* _EXTRACTED INFORMATION_
# # # # # # #

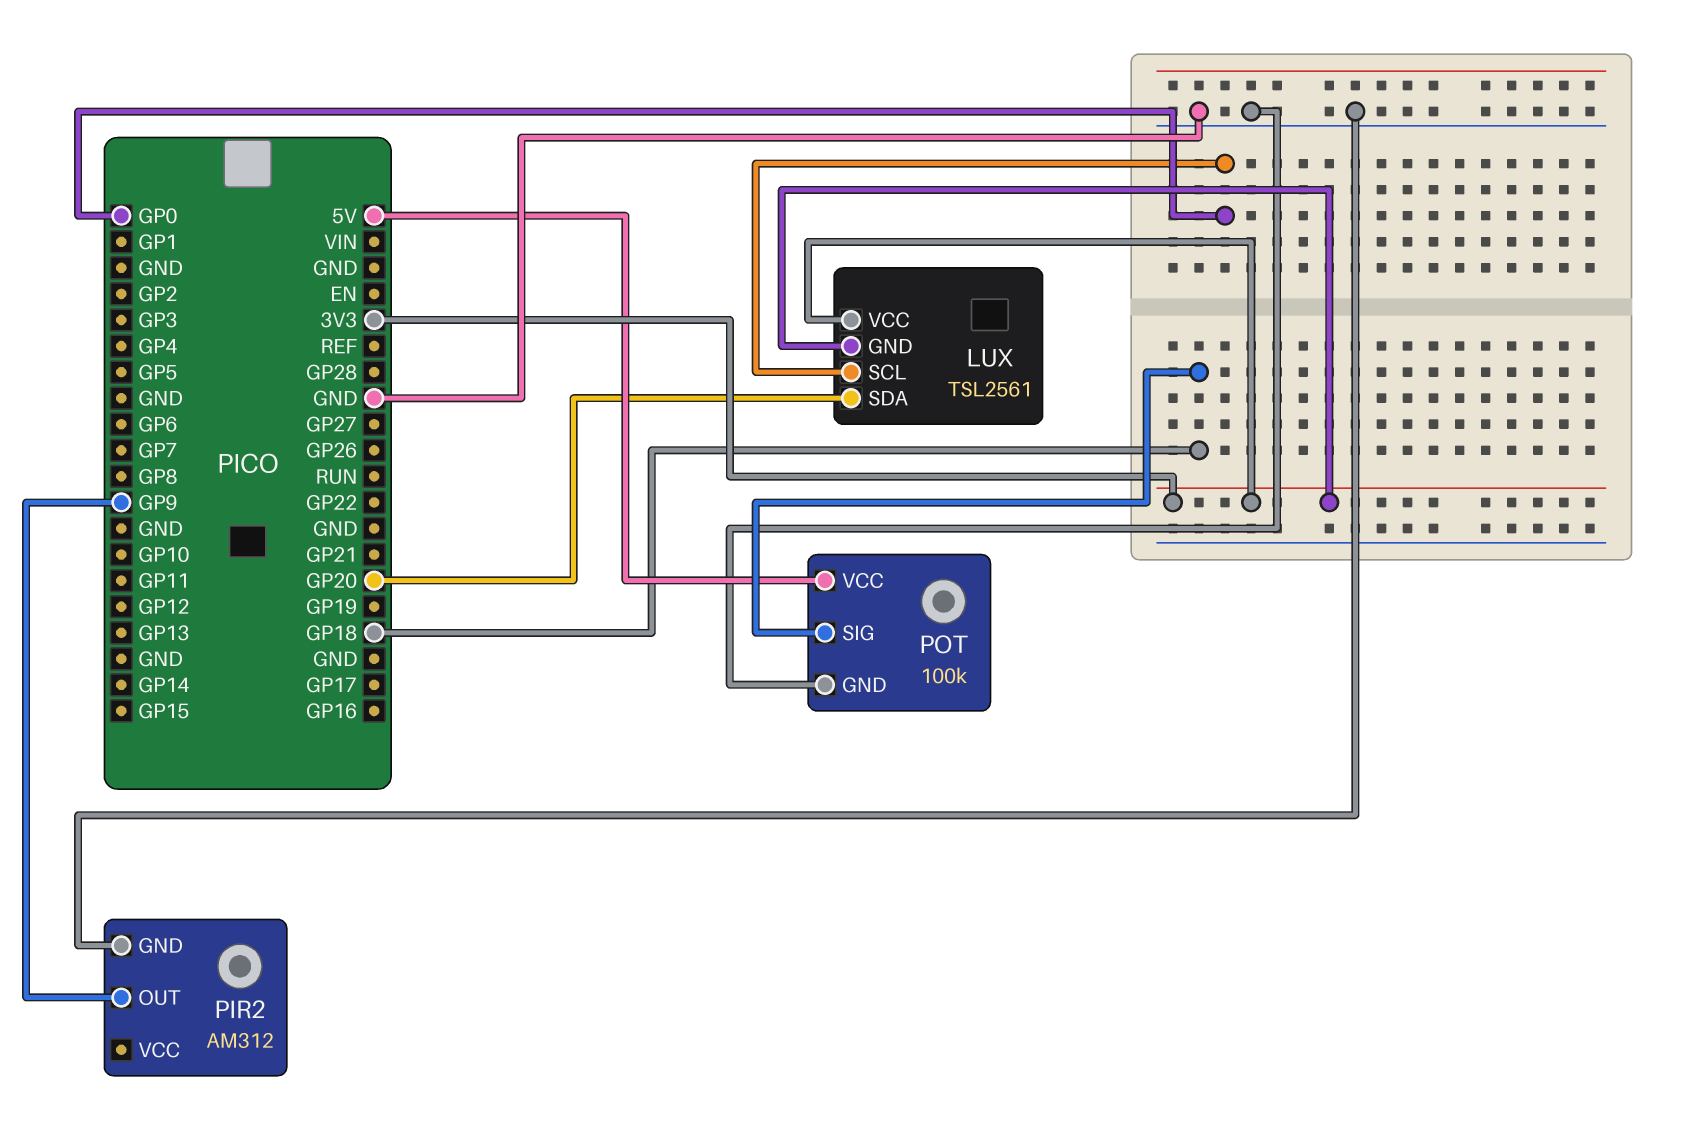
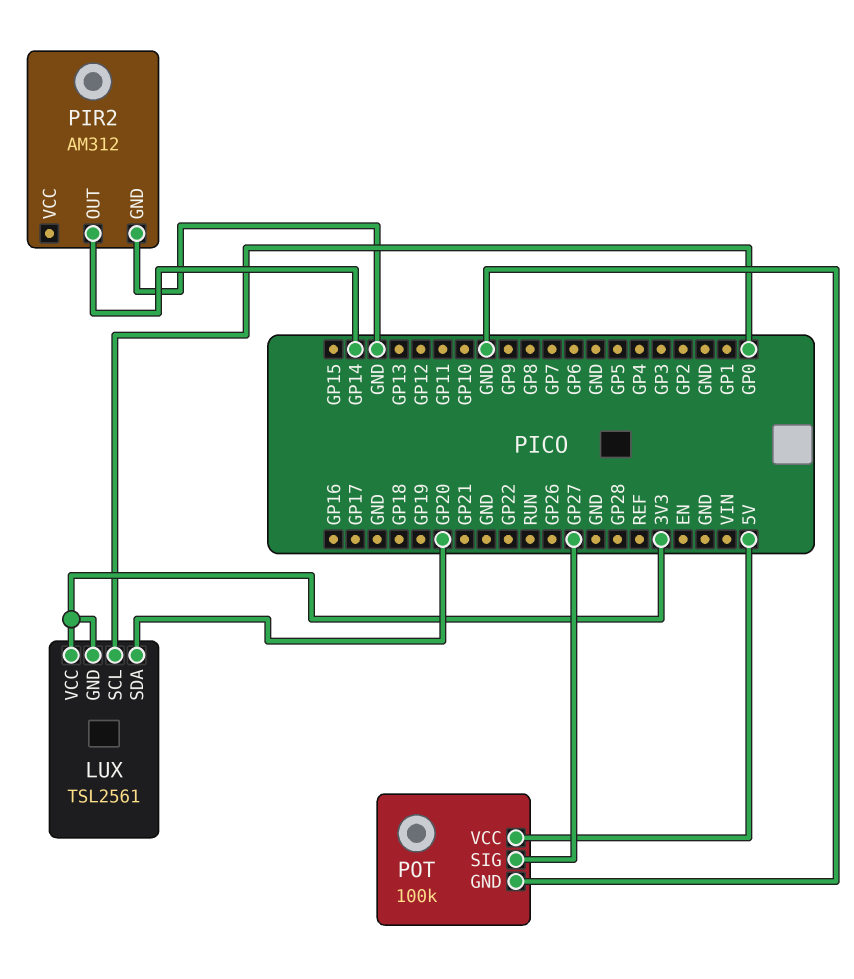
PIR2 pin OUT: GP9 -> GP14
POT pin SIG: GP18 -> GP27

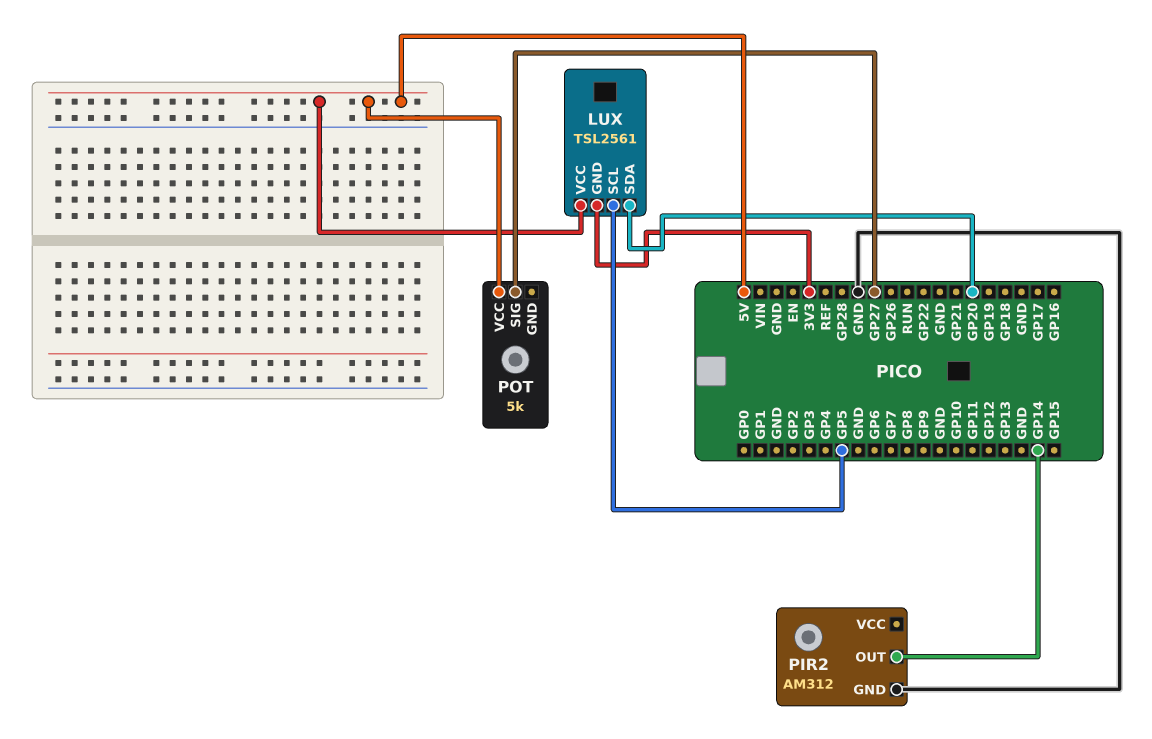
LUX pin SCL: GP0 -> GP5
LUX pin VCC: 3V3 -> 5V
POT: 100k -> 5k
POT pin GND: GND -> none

# # # # # # #

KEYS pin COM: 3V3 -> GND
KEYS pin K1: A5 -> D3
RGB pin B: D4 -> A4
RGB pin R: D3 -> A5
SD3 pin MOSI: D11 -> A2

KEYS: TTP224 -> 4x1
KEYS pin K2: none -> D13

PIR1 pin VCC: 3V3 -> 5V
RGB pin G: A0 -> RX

# # # # # # #

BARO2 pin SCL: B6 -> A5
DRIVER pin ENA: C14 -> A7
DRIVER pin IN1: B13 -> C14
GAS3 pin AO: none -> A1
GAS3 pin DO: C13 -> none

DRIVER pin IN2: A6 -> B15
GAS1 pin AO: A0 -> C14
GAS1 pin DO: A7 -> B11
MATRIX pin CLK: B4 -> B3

# # # # # # #

Quote the lines above exactly, starting with the one that has "PIR2 pin OUT: GP9 -> GP14" and ending with the one that has "POT pin GND: GND -> none"; drop the pictures and include nothing else.

* _TASK OUTPUT_
PIR2 pin OUT: GP9 -> GP14
POT pin SIG: GP18 -> GP27

LUX pin SCL: GP0 -> GP5
LUX pin VCC: 3V3 -> 5V
POT: 100k -> 5k
POT pin GND: GND -> none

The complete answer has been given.